Record extracts Start Marker

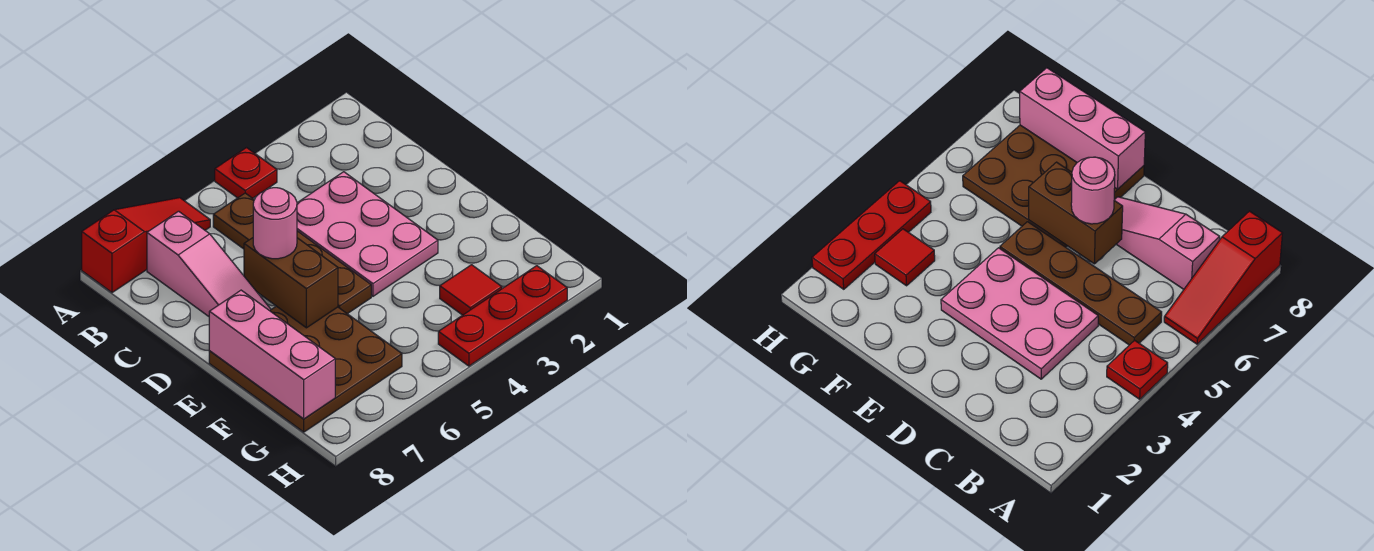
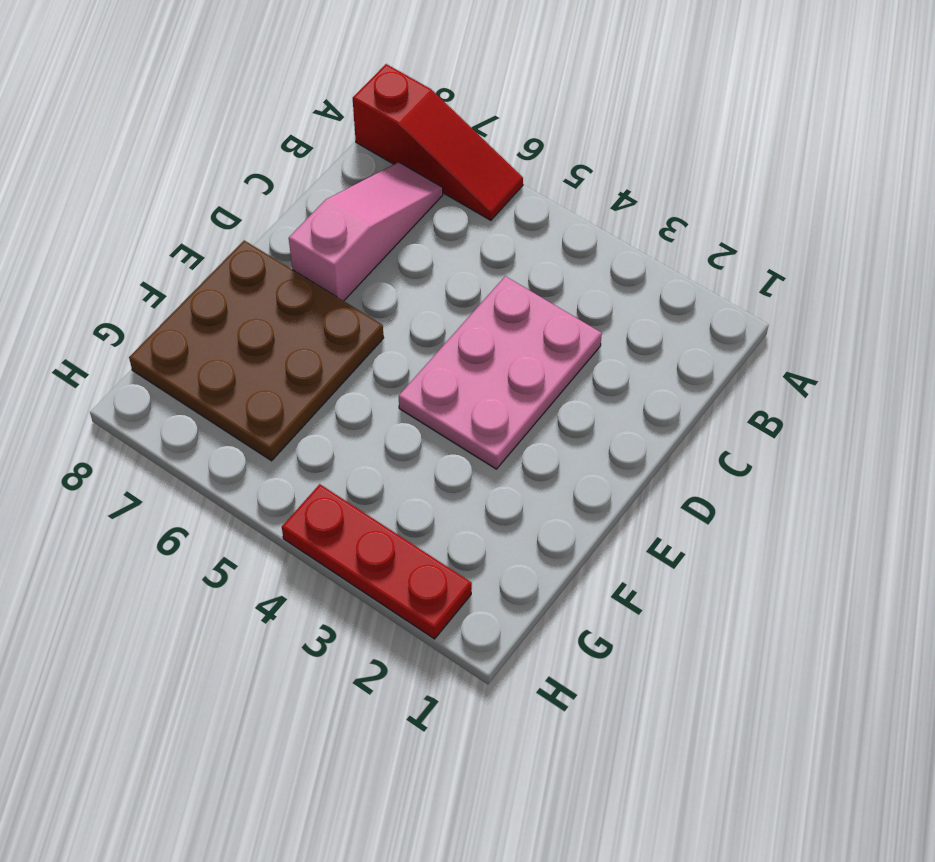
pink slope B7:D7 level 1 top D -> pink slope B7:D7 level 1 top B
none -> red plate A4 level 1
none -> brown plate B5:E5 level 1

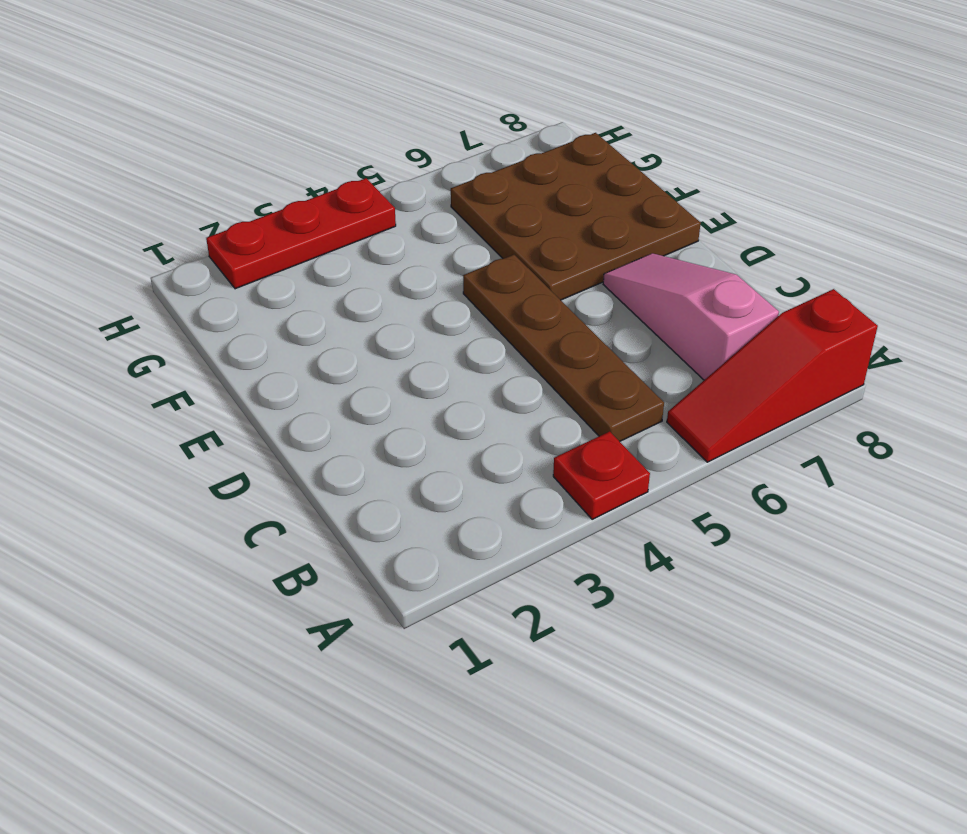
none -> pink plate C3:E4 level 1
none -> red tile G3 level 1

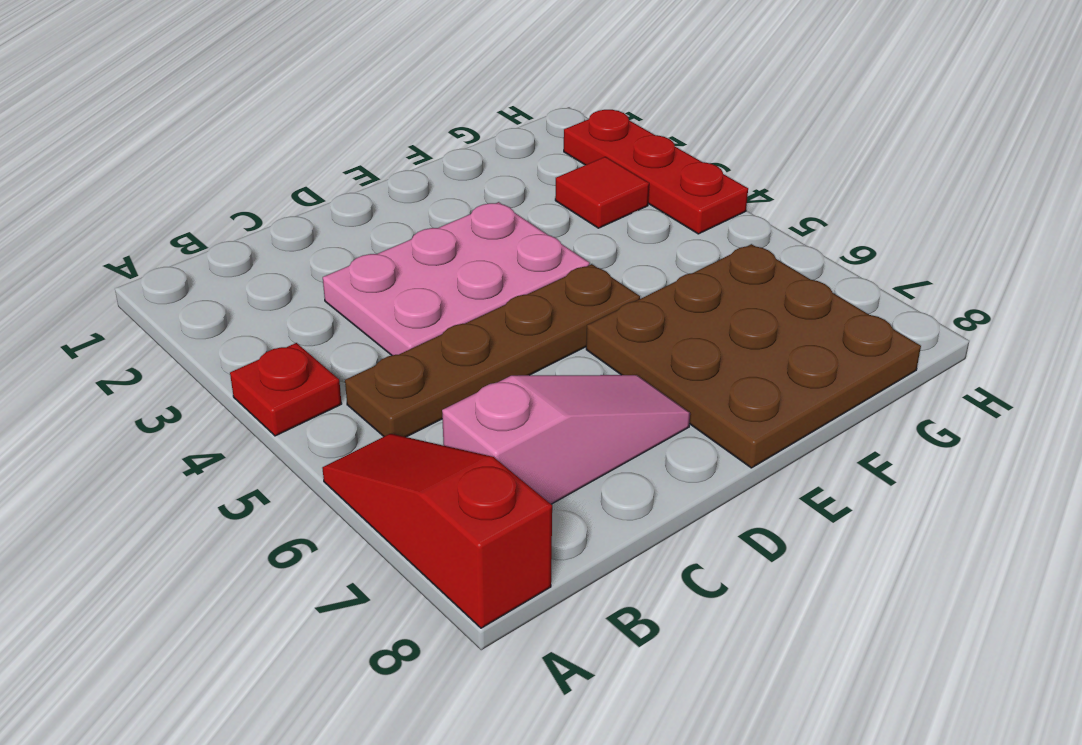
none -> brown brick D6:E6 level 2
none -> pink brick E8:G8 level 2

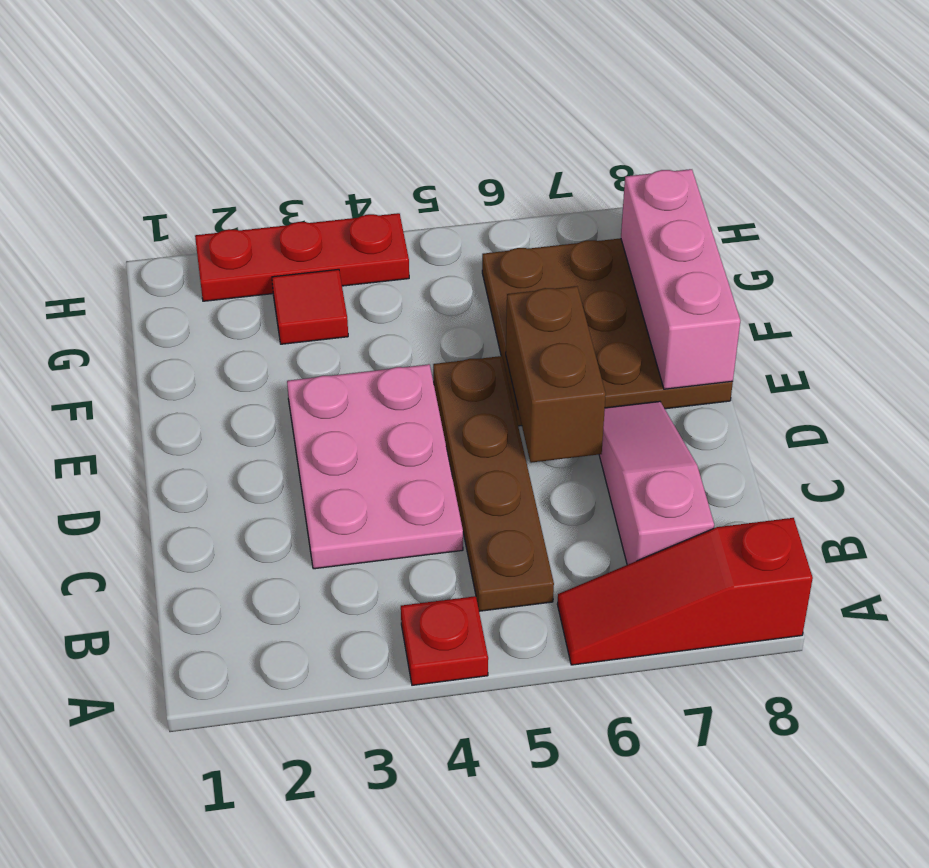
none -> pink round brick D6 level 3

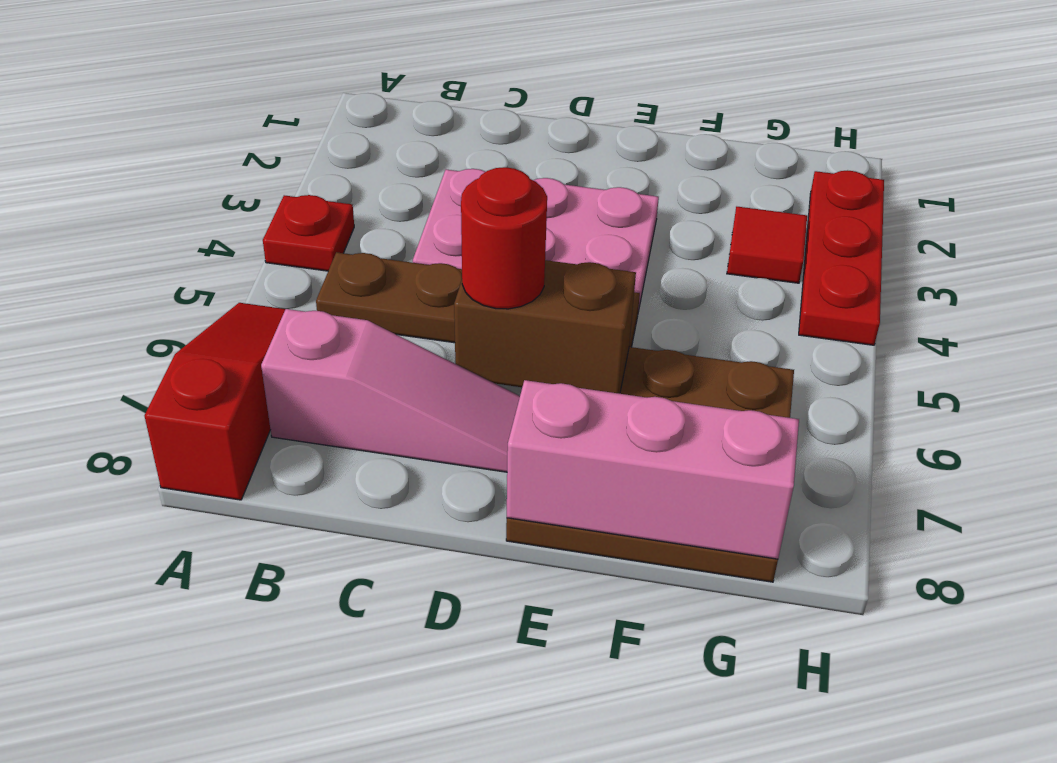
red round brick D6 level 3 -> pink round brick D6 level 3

Record extracts End Marker

No pictures belong in the answer. It must repeat exactly the lines from the line with "none -> brown brick D6:E6 level 2" through the final line of the records.

none -> brown brick D6:E6 level 2
none -> pink brick E8:G8 level 2

none -> pink round brick D6 level 3

red round brick D6 level 3 -> pink round brick D6 level 3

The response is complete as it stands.